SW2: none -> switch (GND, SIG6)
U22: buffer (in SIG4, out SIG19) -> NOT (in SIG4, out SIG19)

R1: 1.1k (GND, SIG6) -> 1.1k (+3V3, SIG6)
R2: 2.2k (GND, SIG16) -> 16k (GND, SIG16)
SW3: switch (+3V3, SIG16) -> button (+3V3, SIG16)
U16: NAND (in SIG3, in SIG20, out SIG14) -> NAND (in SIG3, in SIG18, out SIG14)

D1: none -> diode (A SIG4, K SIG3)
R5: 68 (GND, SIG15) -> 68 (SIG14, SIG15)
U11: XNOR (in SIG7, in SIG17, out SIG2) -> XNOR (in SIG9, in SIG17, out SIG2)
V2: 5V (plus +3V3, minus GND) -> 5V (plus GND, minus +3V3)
---
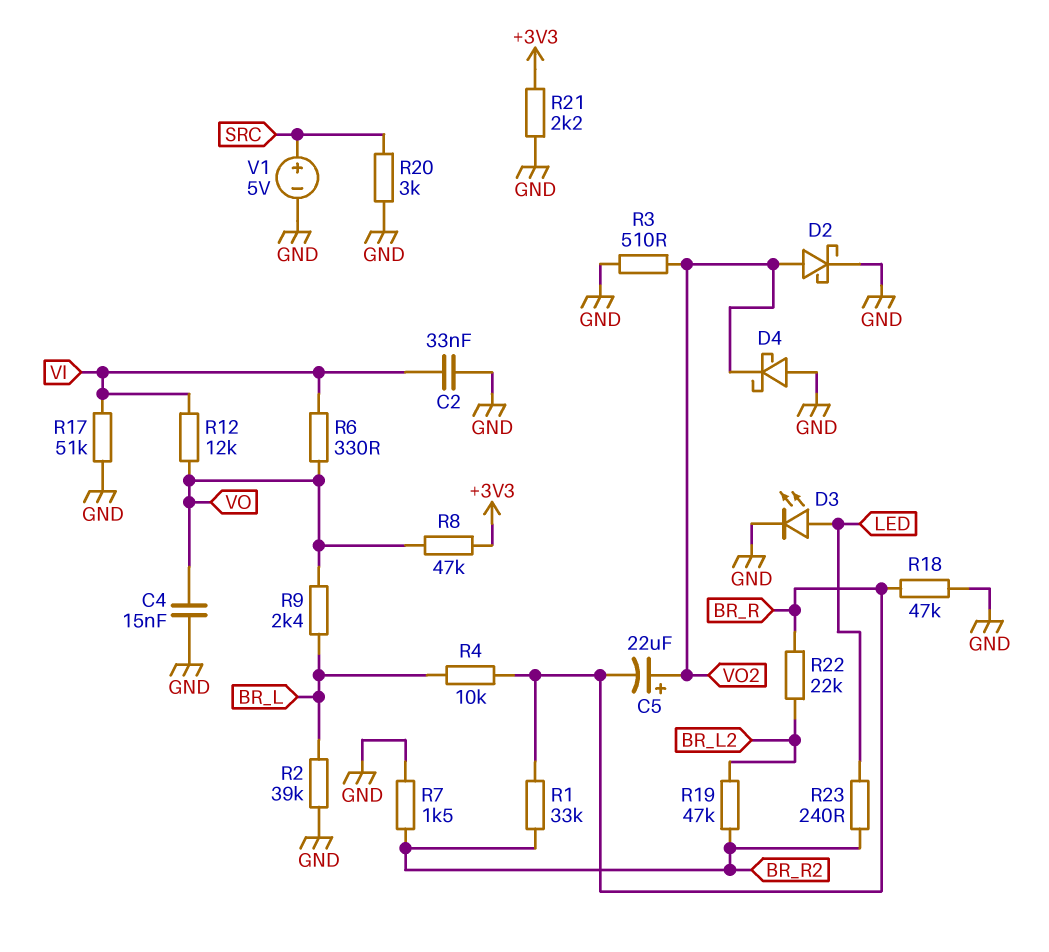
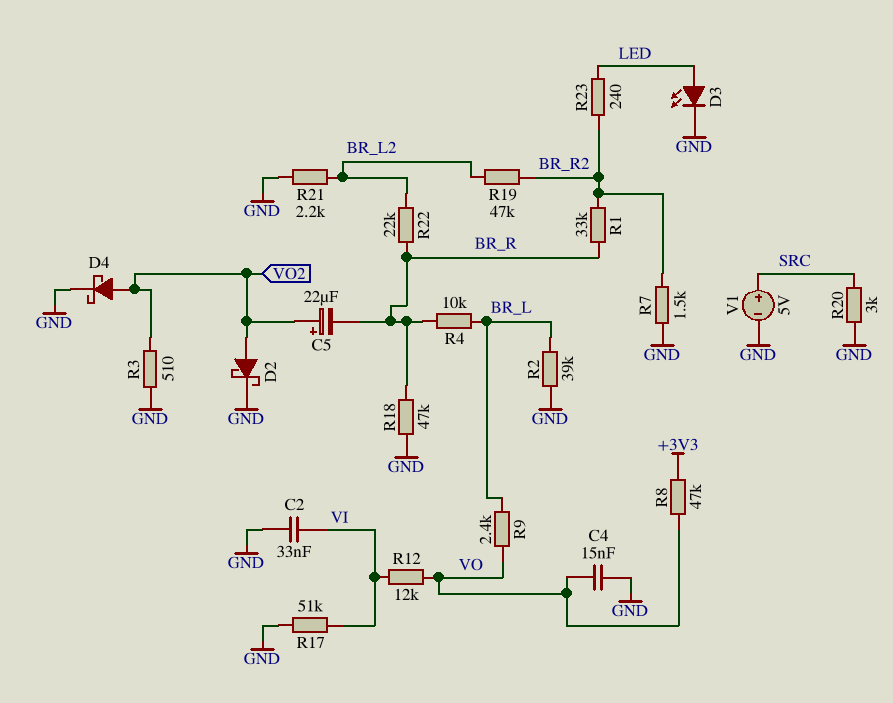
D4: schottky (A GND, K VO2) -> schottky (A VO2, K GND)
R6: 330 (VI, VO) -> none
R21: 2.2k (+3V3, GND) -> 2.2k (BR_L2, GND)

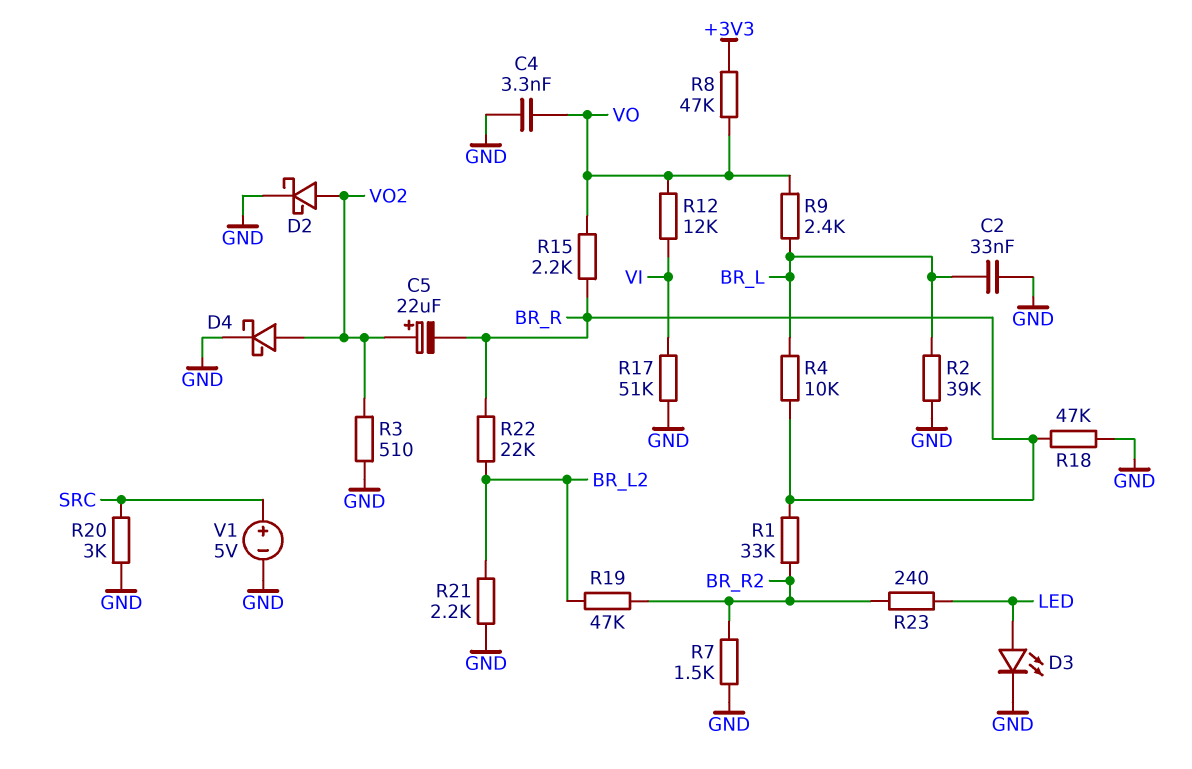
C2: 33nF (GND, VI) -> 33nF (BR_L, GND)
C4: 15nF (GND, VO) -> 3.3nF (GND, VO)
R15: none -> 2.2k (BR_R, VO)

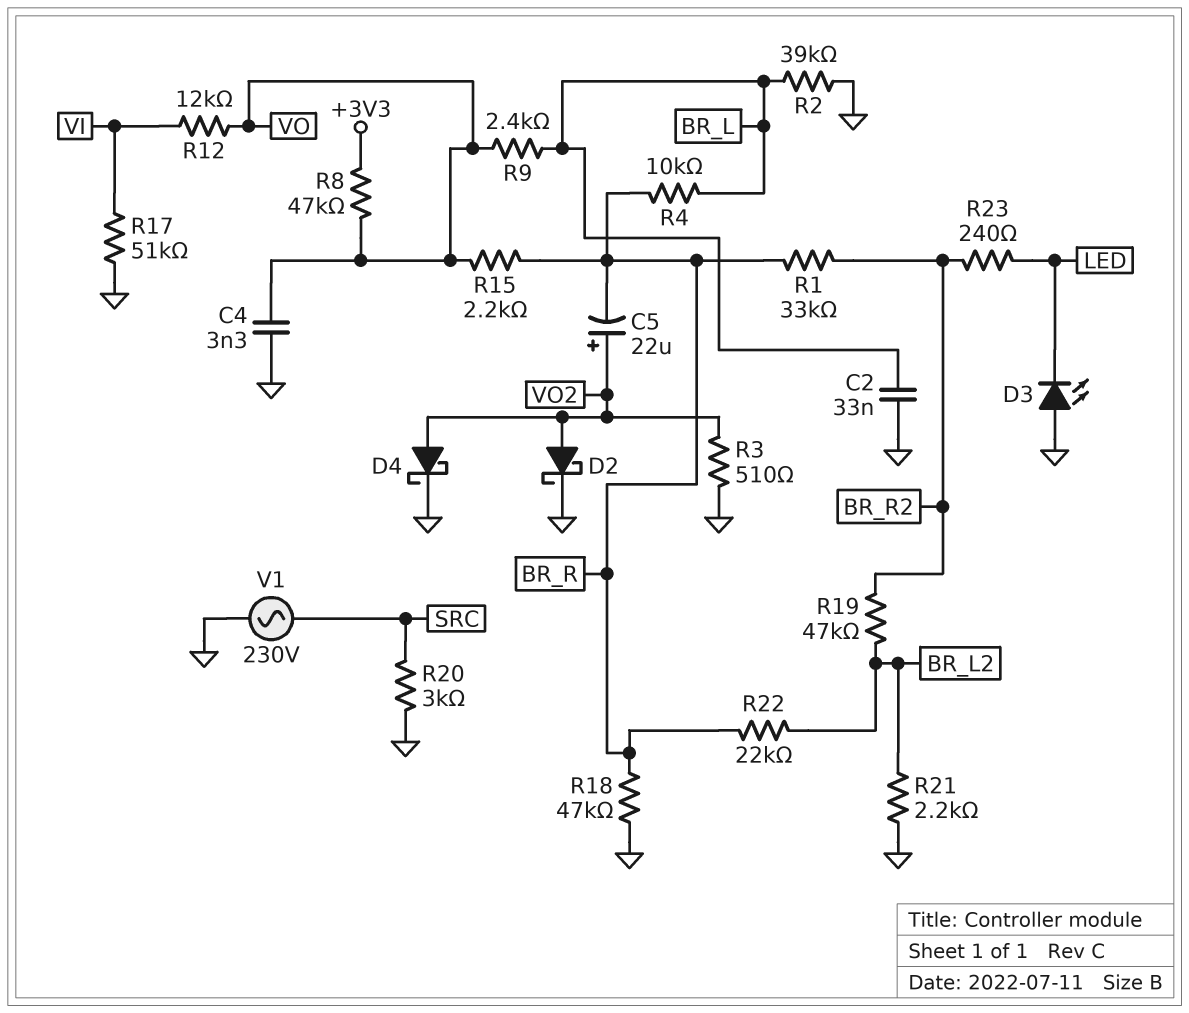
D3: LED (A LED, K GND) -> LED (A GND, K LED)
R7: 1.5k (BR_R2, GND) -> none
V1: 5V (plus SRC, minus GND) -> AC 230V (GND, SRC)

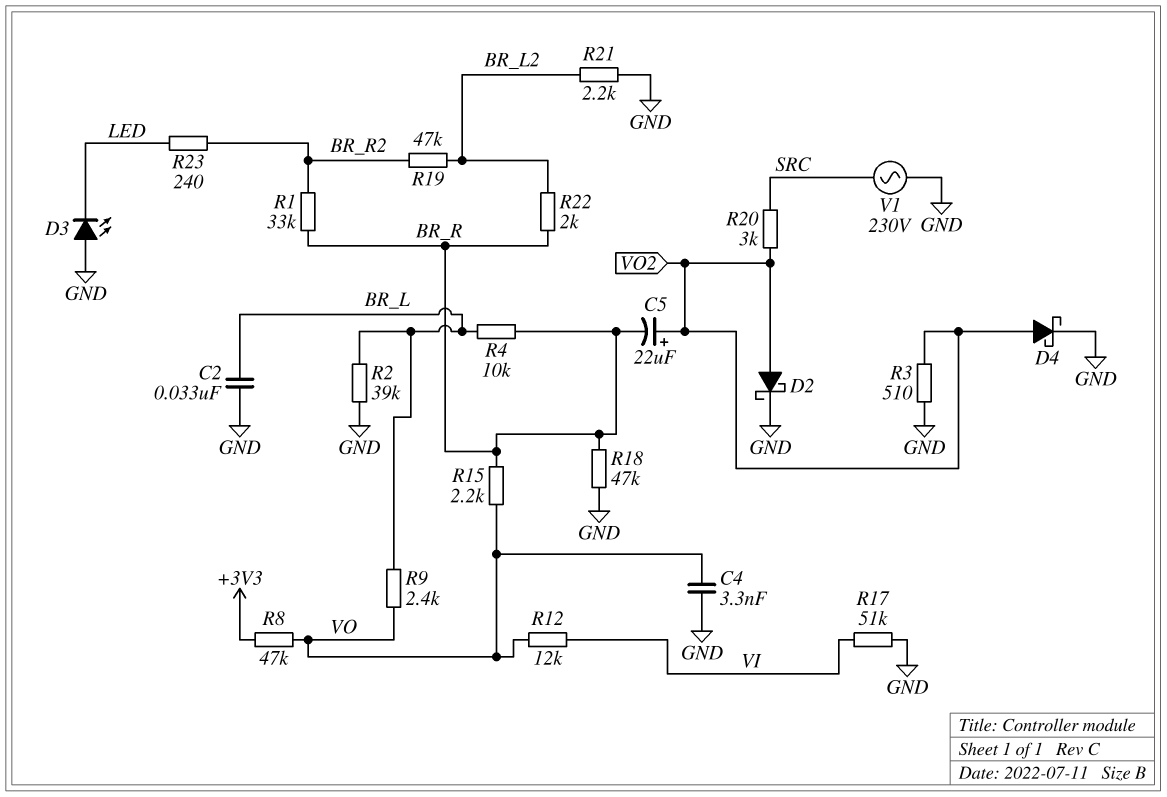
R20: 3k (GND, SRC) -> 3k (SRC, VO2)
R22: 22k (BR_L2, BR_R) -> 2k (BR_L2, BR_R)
--
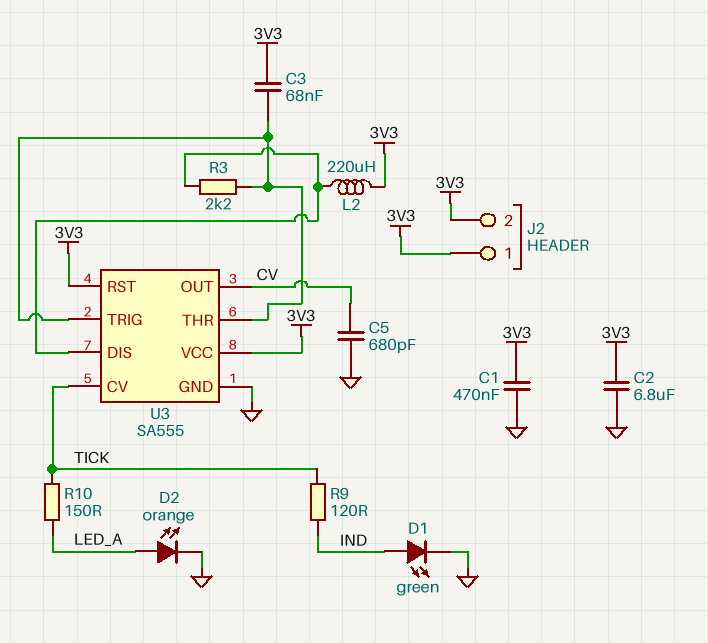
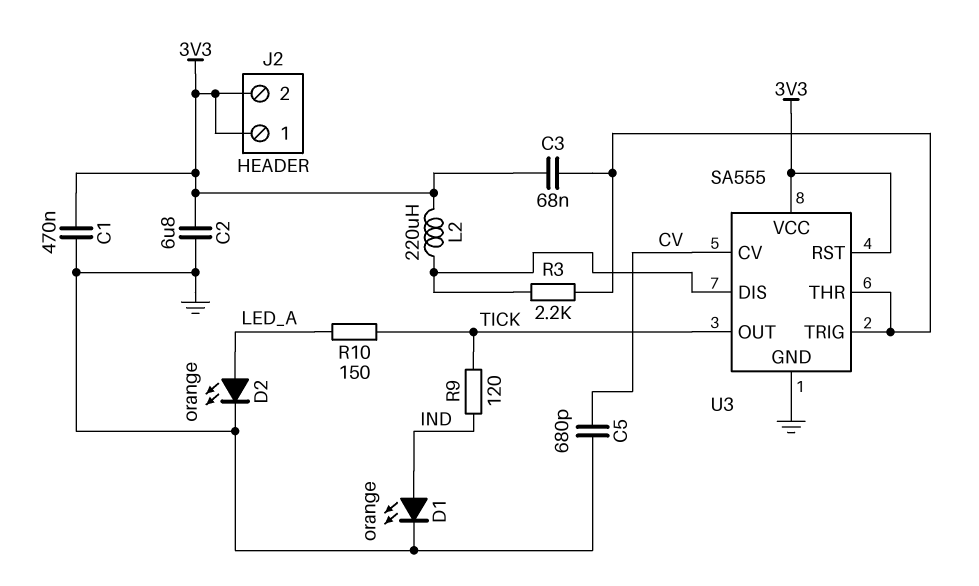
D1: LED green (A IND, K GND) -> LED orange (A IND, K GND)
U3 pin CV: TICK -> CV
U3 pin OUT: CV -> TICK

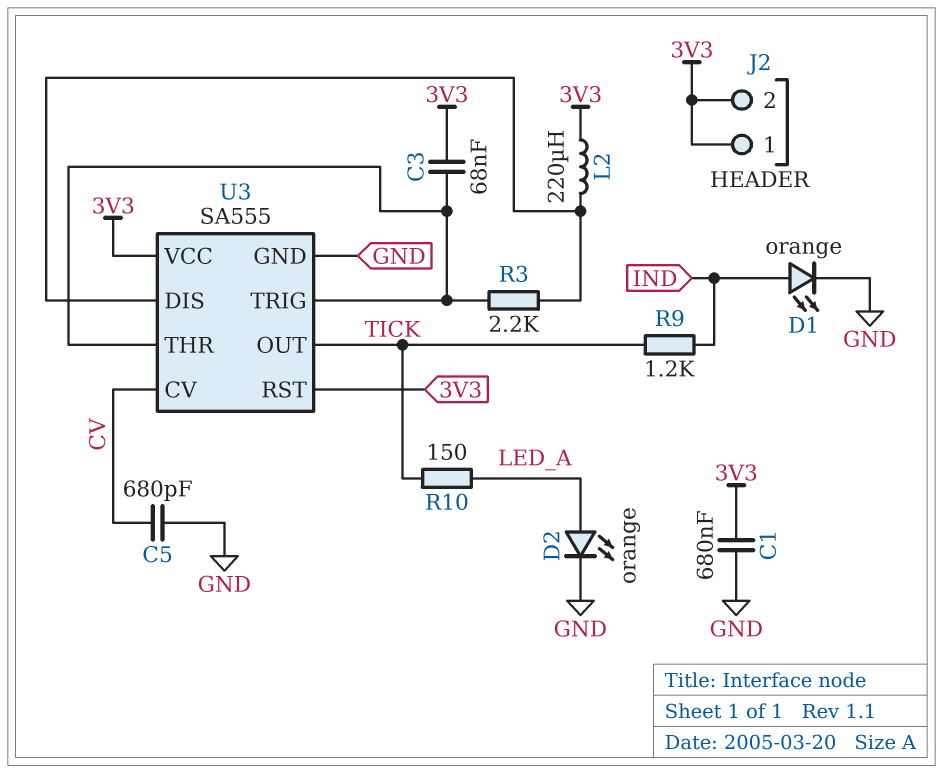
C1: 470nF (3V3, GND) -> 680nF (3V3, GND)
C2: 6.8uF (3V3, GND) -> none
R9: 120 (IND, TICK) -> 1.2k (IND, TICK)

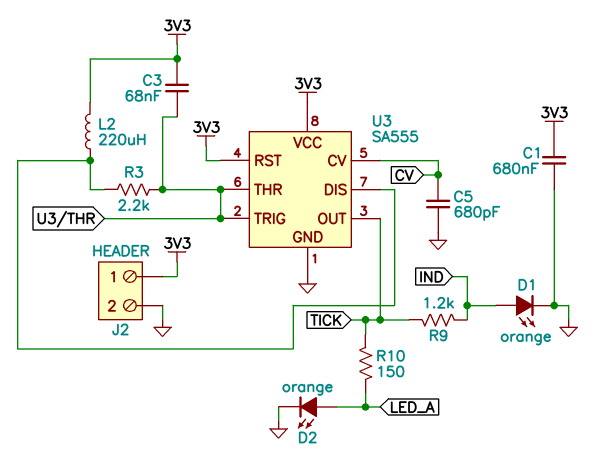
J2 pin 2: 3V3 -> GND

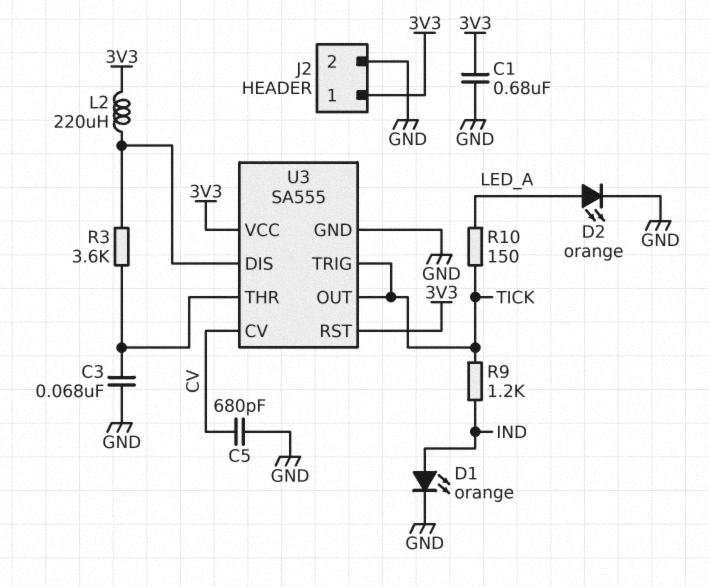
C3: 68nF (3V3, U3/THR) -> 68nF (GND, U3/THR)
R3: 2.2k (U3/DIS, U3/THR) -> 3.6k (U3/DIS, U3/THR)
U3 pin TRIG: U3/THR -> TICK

[YOUR OBJECTIVE]
All lines above with "plus" in them should be returned.

[ANSWER]
V2: 5V (plus +3V3, minus GND) -> 5V (plus GND, minus +3V3)
V1: 5V (plus SRC, minus GND) -> AC 230V (GND, SRC)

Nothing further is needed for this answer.